◆ ASSIGNED TASK ◆
All that should be output is the block of lines below from the line with "black ellipse: moved 13 px right, 12 px up" to the line with "purple diamond: rotated 39 degrees clockwise", both included, exactly as written.

^^^^^^^^

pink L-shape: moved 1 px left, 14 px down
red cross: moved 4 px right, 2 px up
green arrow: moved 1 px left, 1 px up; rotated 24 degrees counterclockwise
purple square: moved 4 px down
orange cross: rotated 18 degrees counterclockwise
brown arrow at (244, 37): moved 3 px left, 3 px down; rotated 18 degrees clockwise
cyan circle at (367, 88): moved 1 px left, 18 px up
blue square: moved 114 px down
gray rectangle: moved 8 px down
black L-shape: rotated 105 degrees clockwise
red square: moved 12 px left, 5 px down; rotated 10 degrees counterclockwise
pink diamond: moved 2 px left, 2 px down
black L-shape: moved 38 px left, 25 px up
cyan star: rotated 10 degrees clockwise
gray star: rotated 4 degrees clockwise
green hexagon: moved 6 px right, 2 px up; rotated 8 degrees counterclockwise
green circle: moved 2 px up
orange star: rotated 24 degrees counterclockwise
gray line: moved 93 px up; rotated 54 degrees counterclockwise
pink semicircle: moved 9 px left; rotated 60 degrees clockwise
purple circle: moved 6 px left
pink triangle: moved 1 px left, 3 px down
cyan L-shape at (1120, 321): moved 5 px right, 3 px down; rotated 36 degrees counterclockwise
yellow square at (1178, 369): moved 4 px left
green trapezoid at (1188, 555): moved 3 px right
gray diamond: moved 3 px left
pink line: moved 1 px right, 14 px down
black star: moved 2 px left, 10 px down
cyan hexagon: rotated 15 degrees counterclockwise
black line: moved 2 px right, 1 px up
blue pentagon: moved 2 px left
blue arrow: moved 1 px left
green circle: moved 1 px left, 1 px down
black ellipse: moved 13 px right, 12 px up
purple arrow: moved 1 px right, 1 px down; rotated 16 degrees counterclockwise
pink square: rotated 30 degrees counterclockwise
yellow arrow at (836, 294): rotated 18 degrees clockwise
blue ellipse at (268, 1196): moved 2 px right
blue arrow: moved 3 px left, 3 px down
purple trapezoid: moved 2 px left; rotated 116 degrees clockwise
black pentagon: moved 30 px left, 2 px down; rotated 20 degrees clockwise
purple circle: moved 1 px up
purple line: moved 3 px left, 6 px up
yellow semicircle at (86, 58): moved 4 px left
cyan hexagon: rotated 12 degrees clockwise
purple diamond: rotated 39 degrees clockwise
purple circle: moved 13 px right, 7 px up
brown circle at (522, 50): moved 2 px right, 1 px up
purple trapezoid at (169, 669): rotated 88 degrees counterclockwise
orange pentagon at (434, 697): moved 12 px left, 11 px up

^^^^^^^^

◆ ANSWER FOR THIS EXERCISE ◆
black ellipse: moved 13 px right, 12 px up
purple arrow: moved 1 px right, 1 px down; rotated 16 degrees counterclockwise
pink square: rotated 30 degrees counterclockwise
yellow arrow at (836, 294): rotated 18 degrees clockwise
blue ellipse at (268, 1196): moved 2 px right
blue arrow: moved 3 px left, 3 px down
purple trapezoid: moved 2 px left; rotated 116 degrees clockwise
black pentagon: moved 30 px left, 2 px down; rotated 20 degrees clockwise
purple circle: moved 1 px up
purple line: moved 3 px left, 6 px up
yellow semicircle at (86, 58): moved 4 px left
cyan hexagon: rotated 12 degrees clockwise
purple diamond: rotated 39 degrees clockwise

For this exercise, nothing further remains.